• Supplied material
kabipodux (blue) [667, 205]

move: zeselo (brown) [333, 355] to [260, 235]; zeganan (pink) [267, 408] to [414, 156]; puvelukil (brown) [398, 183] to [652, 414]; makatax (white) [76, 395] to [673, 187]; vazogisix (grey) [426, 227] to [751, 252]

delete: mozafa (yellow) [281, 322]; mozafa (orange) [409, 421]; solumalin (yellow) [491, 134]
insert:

• Work instruction
Return the whole listing, word for word.

• Written solution
kabipodux (blue) [667, 205]

move: zeselo (brown) [333, 355] to [260, 235]; zeganan (pink) [267, 408] to [414, 156]; puvelukil (brown) [398, 183] to [652, 414]; makatax (white) [76, 395] to [673, 187]; vazogisix (grey) [426, 227] to [751, 252]

delete: mozafa (yellow) [281, 322]; mozafa (orange) [409, 421]; solumalin (yellow) [491, 134]
insert:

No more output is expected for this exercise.